* Assignment
Restate word for word the material below, starting at the line that contains "(226, 354) = (532, 302): yellow" and stopping after the last line; skip pictures.
·····
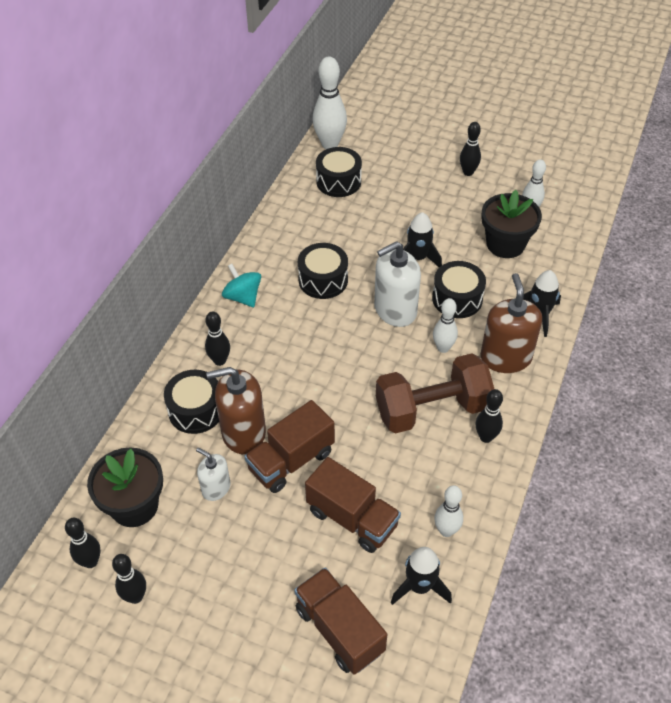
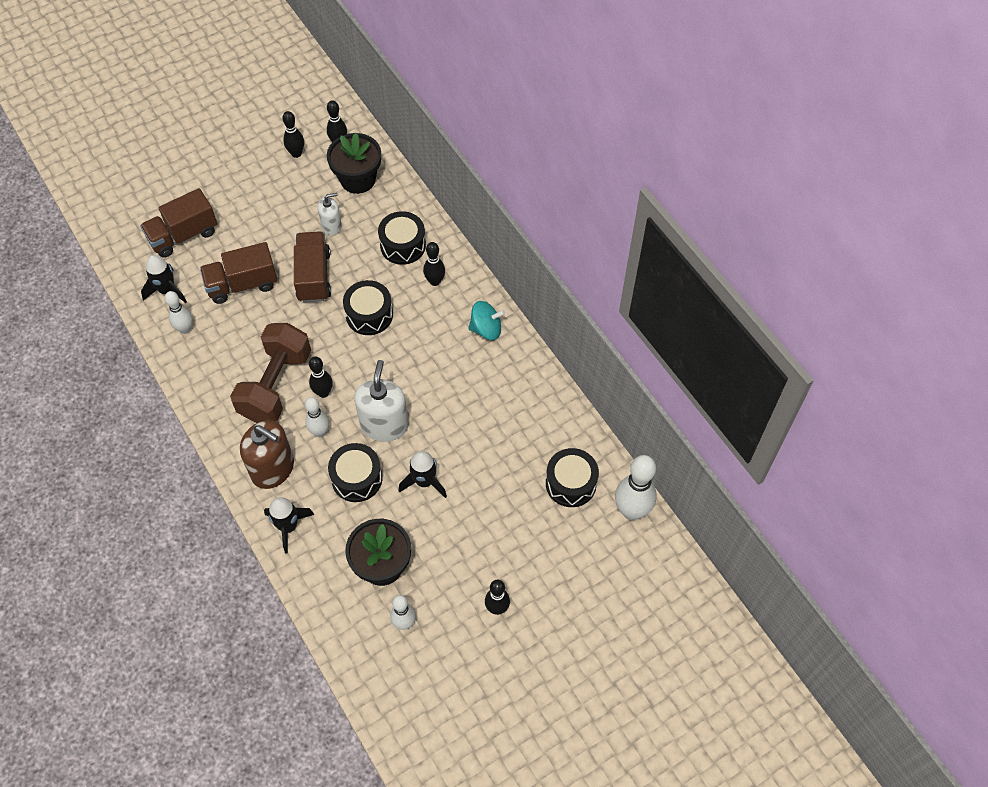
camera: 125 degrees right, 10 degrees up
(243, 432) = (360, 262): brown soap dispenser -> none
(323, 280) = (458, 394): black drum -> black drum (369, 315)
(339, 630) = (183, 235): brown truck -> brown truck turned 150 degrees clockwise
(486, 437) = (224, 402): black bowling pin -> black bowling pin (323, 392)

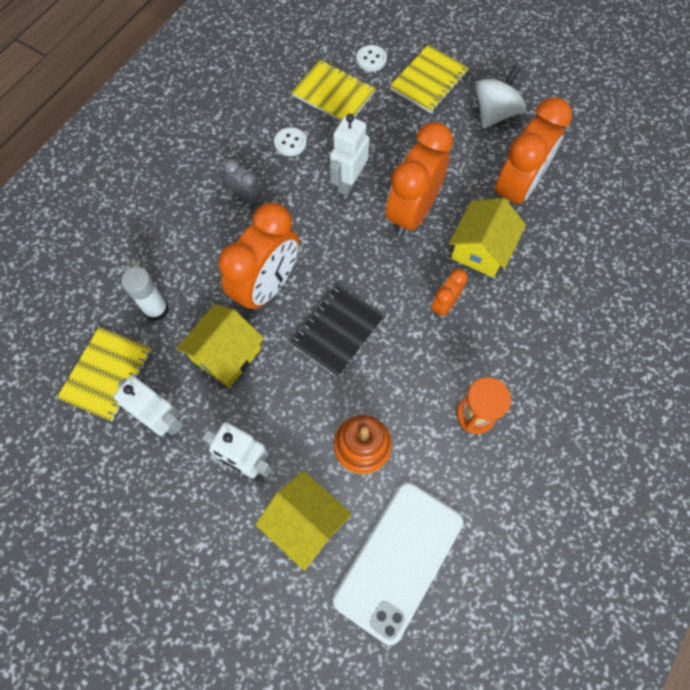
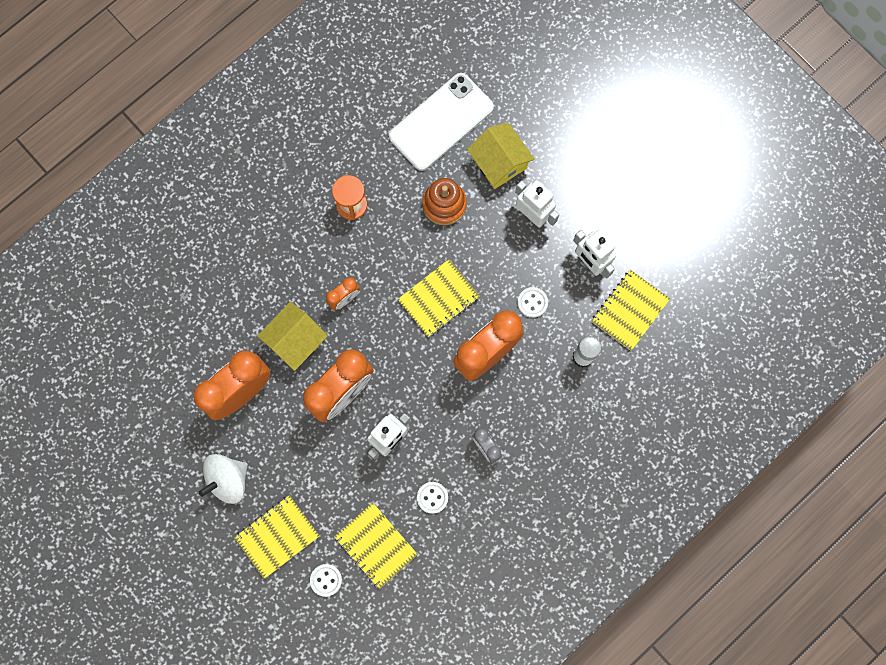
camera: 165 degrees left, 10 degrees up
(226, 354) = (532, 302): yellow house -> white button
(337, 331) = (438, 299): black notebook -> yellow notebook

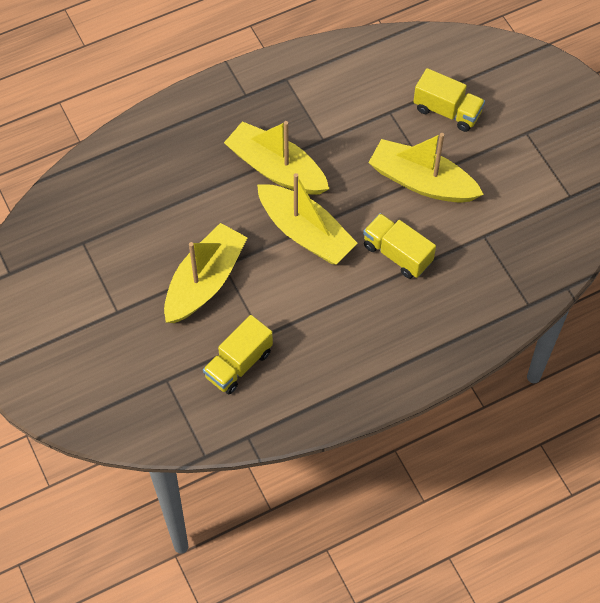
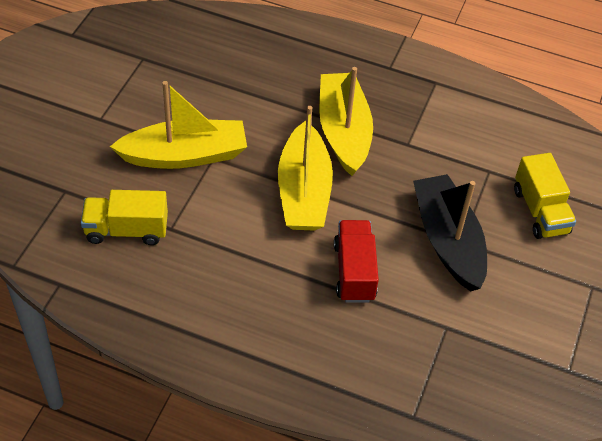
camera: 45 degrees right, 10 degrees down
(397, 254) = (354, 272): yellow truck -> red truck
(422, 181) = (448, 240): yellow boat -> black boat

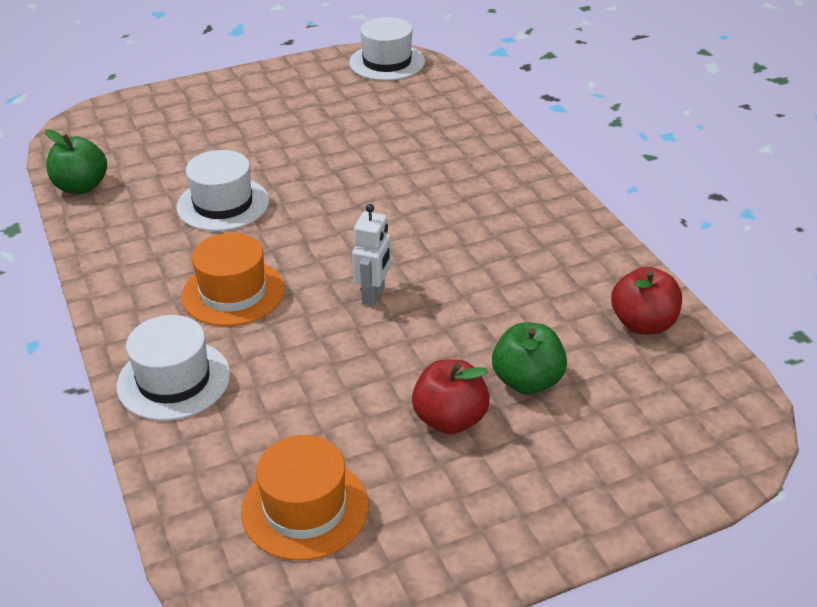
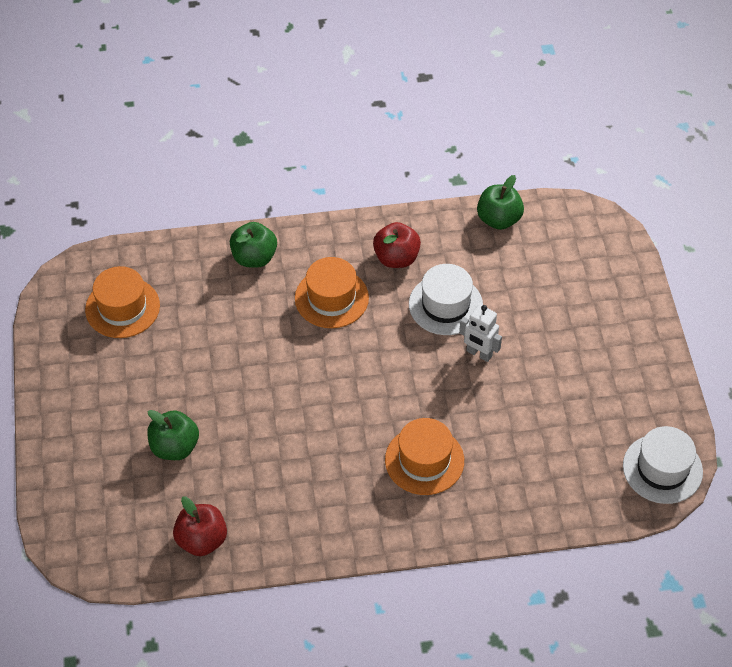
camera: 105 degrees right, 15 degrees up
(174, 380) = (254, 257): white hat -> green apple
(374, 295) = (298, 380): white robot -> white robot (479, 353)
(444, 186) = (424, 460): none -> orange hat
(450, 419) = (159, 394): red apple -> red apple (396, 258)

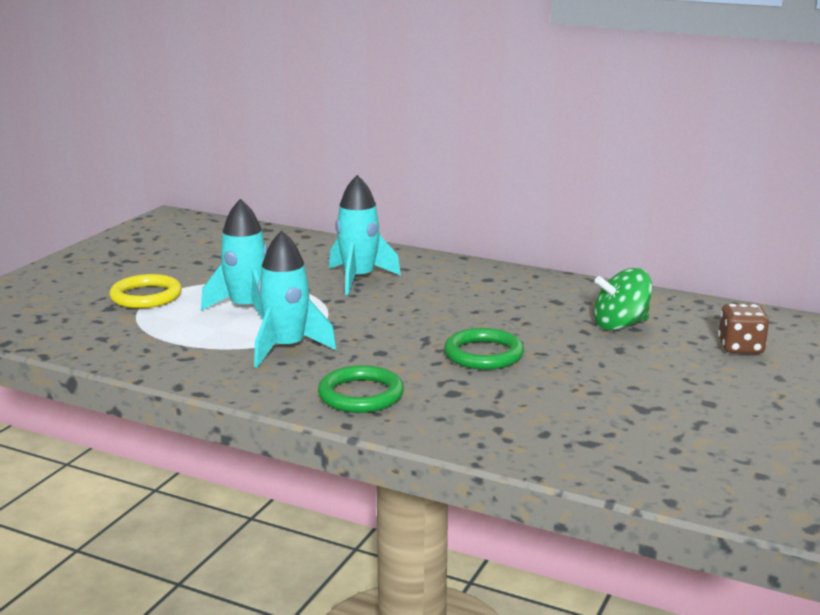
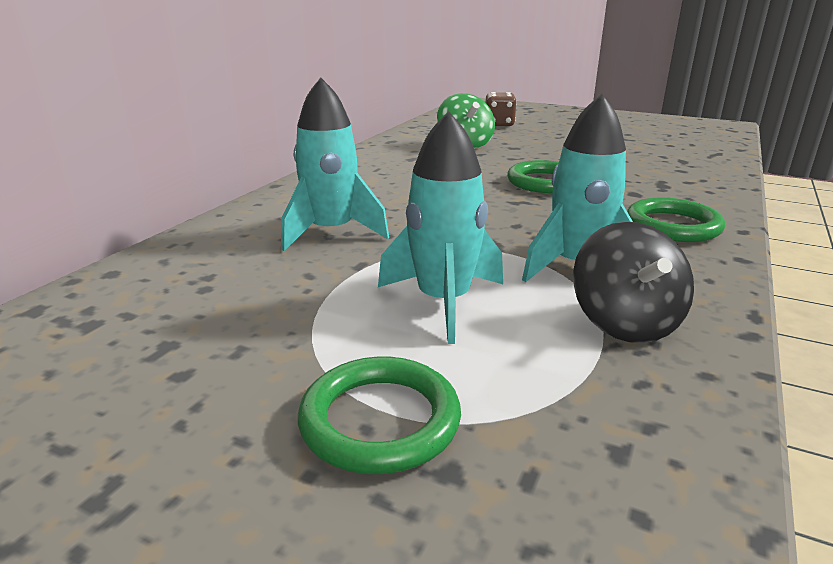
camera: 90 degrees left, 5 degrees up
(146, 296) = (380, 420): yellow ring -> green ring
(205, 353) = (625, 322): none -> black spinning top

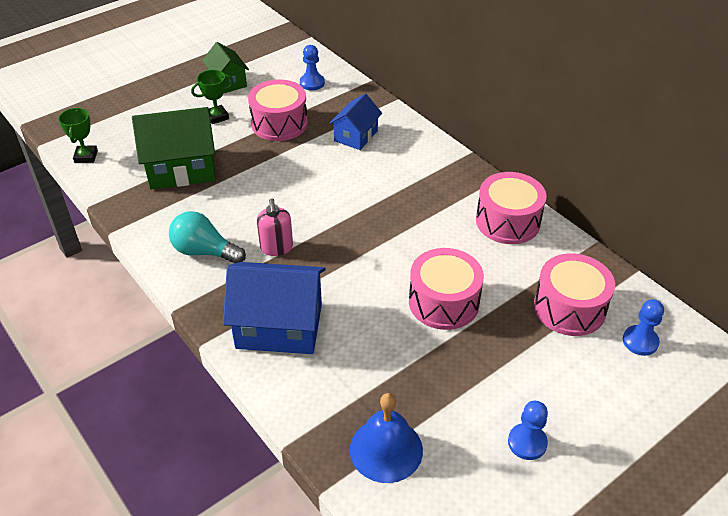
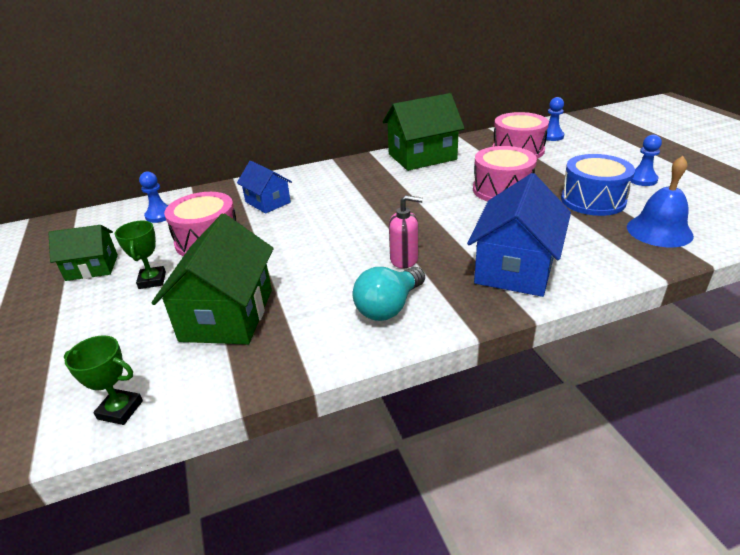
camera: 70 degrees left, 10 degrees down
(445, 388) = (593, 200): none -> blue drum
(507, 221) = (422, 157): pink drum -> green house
·····
* Expected answer
(226, 354) = (532, 302): yellow house -> white button
(337, 331) = (438, 299): black notebook -> yellow notebook

camera: 45 degrees right, 10 degrees down
(397, 254) = (354, 272): yellow truck -> red truck
(422, 181) = (448, 240): yellow boat -> black boat

camera: 105 degrees right, 15 degrees up
(174, 380) = (254, 257): white hat -> green apple
(374, 295) = (298, 380): white robot -> white robot (479, 353)
(444, 186) = (424, 460): none -> orange hat
(450, 419) = (159, 394): red apple -> red apple (396, 258)

camera: 90 degrees left, 5 degrees up
(146, 296) = (380, 420): yellow ring -> green ring
(205, 353) = (625, 322): none -> black spinning top

camera: 70 degrees left, 10 degrees down
(445, 388) = (593, 200): none -> blue drum
(507, 221) = (422, 157): pink drum -> green house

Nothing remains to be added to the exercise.